Items from a dataset
--

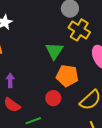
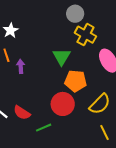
purple arrow: (10, 80) -> (21, 66), moved
red circle: (53, 98) -> (63, 104), size x1.5

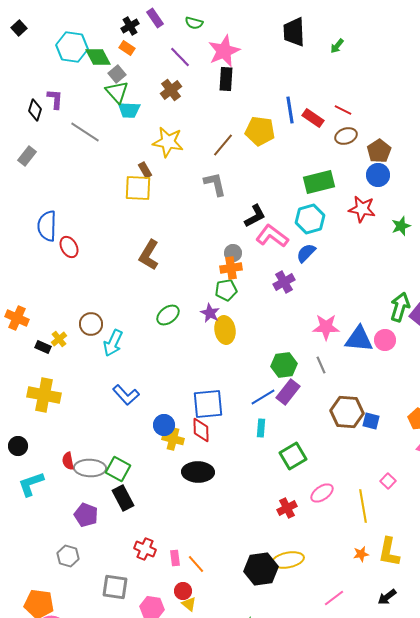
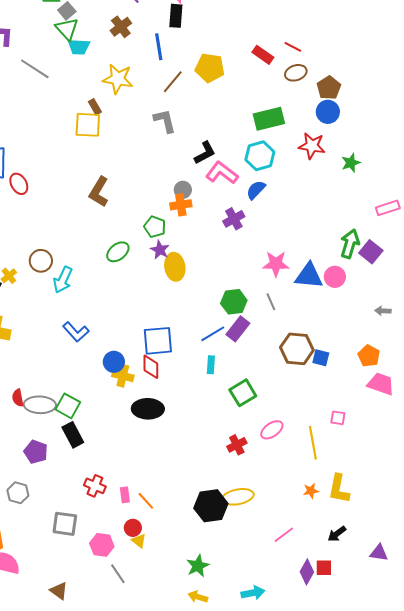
blue line: (290, 110) -> (159, 47), moved
green pentagon: (226, 290) -> (155, 227), moved, turned 30
pink square: (388, 481) -> (338, 418), turned -35

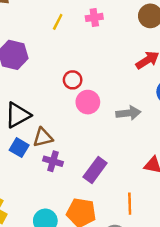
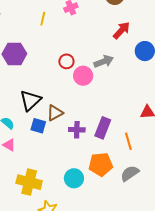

--

**Activity**
Begin at the line containing "green pentagon: (226, 290)" and extract every line through the end of the records, inclusive, exactly and only; omit pictures.

**Solution**
green pentagon: (226, 290) -> (155, 227), moved, turned 30
pink square: (388, 481) -> (338, 418), turned -35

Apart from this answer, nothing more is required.